Object change listings >>
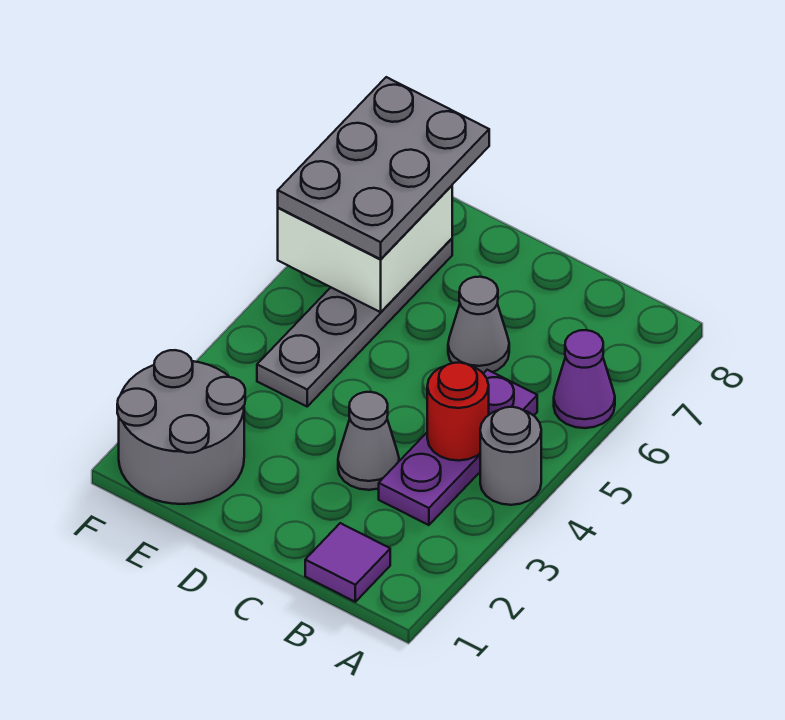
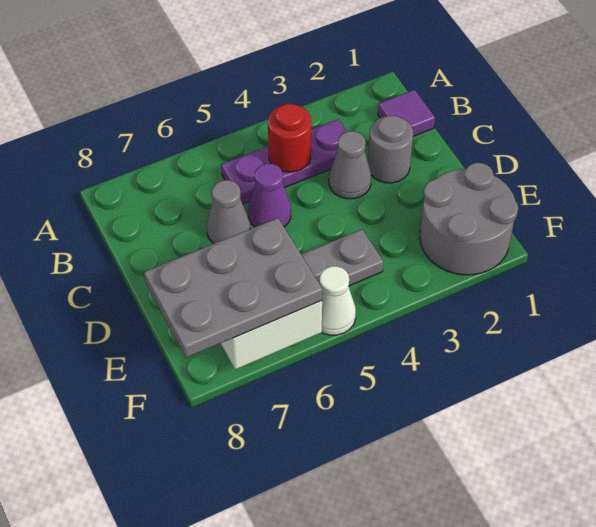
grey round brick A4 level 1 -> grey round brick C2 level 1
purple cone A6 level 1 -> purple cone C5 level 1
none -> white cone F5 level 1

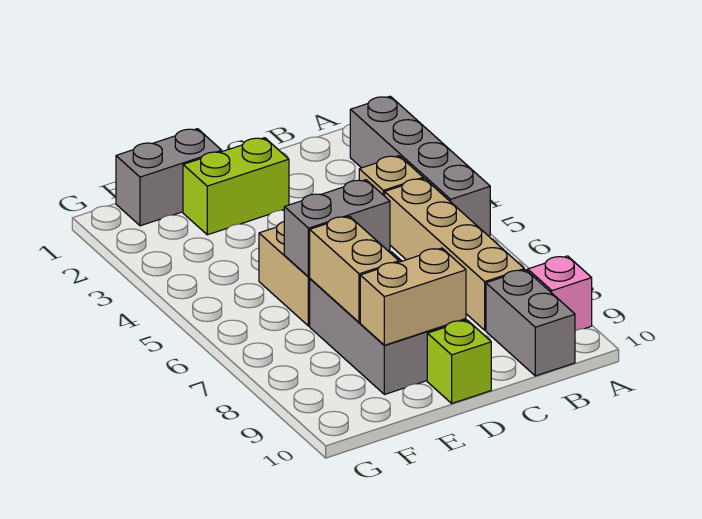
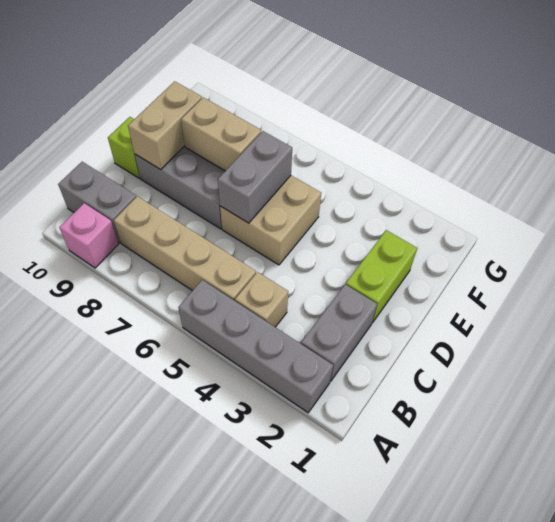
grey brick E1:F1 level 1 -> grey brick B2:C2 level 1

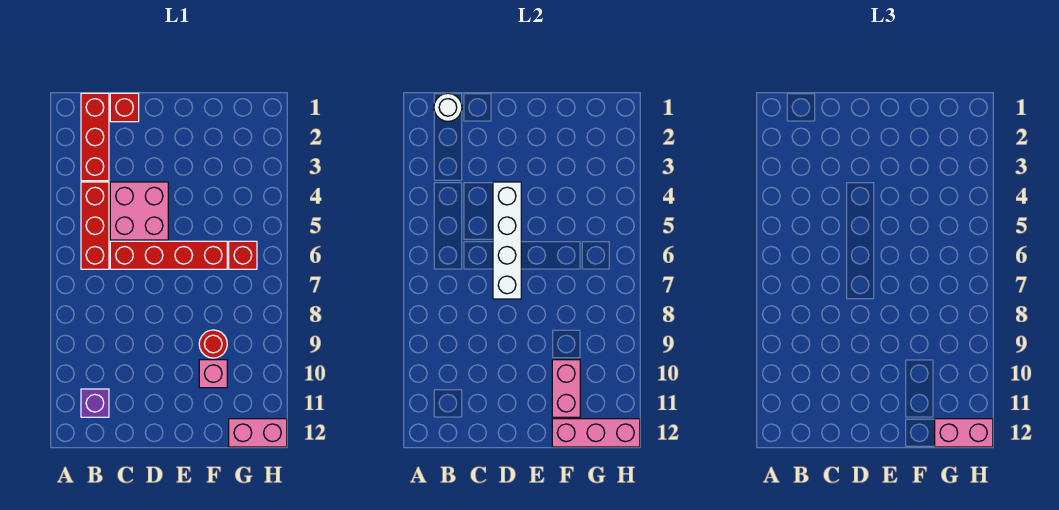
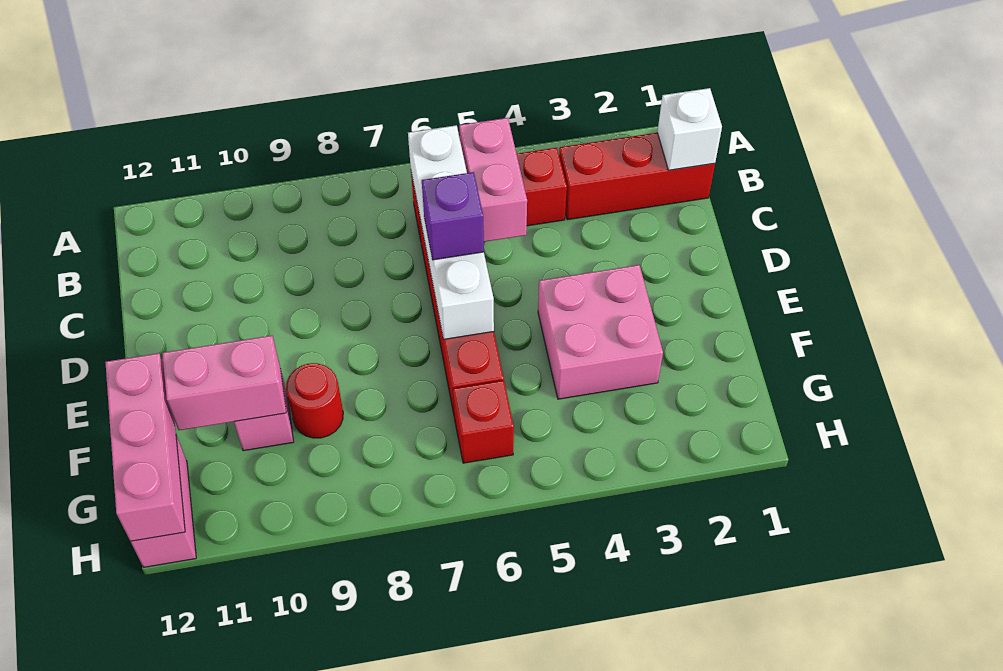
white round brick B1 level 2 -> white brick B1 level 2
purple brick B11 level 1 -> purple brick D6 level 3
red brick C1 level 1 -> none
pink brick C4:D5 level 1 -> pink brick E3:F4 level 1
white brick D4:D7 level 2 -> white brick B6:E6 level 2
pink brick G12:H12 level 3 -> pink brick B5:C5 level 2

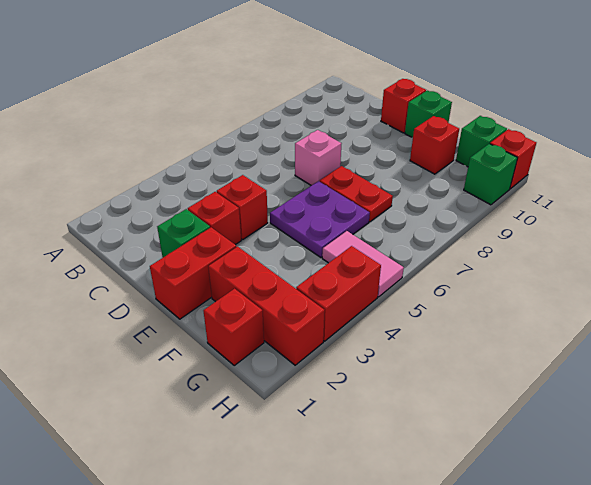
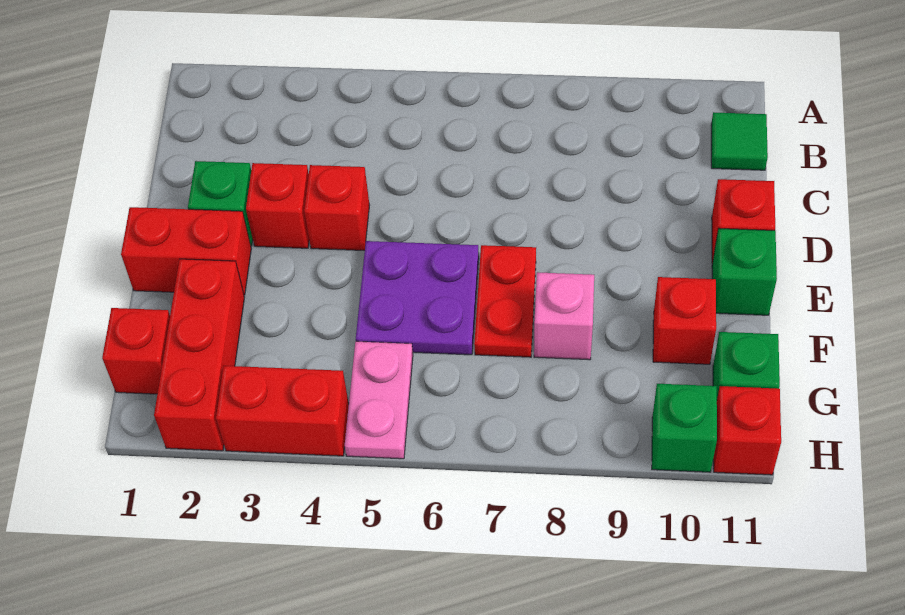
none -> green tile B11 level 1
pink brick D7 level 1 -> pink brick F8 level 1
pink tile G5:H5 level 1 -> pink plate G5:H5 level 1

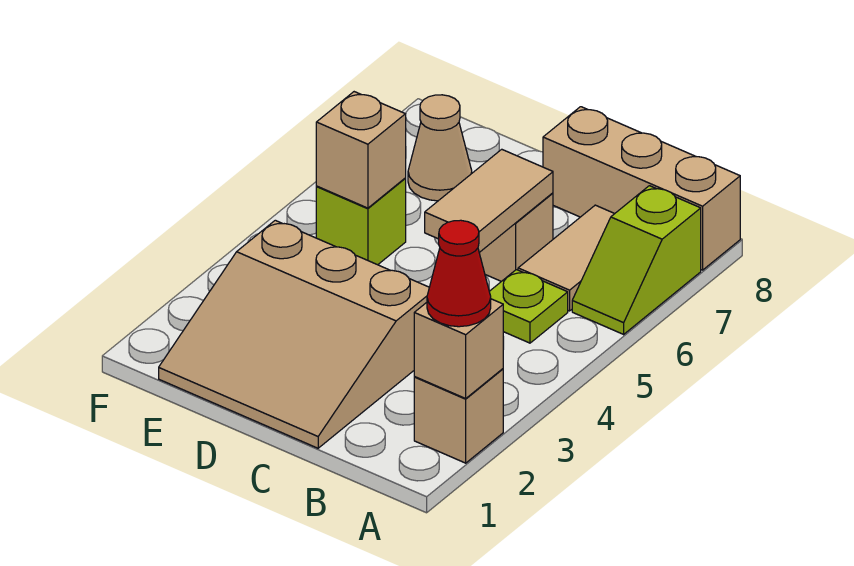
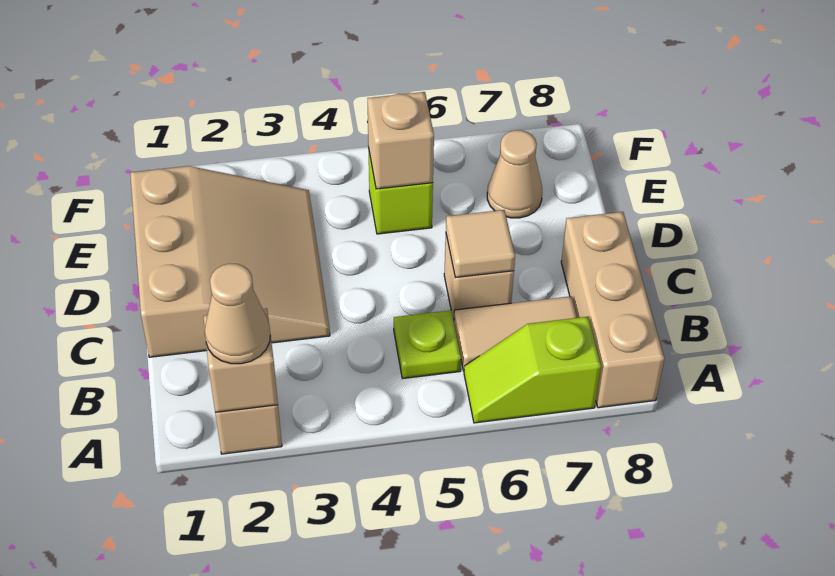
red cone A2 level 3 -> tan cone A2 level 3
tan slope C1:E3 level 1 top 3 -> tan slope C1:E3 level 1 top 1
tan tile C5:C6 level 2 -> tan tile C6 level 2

BRIEF >>
Look above for the line with "purple brick B11" and copy exactly from it through the line with "red cone A2 level 3 -> tan cone A2 level 3", both included. Omit the pictures.

ANSWER SECTION >>
purple brick B11 level 1 -> purple brick D6 level 3
red brick C1 level 1 -> none
pink brick C4:D5 level 1 -> pink brick E3:F4 level 1
white brick D4:D7 level 2 -> white brick B6:E6 level 2
pink brick G12:H12 level 3 -> pink brick B5:C5 level 2

none -> green tile B11 level 1
pink brick D7 level 1 -> pink brick F8 level 1
pink tile G5:H5 level 1 -> pink plate G5:H5 level 1

red cone A2 level 3 -> tan cone A2 level 3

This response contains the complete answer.